Exercise brief
What's required is a verbatim printout of all the data.

Exercise data
□ □ □ □ □ □ □
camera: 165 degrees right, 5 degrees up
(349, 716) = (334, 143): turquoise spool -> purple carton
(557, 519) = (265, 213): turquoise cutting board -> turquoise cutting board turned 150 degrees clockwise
□ □ □ □ □ □ □
Your response
camera: 165 degrees right, 5 degrees up
(349, 716) = (334, 143): turquoise spool -> purple carton
(557, 519) = (265, 213): turquoise cutting board -> turquoise cutting board turned 150 degrees clockwise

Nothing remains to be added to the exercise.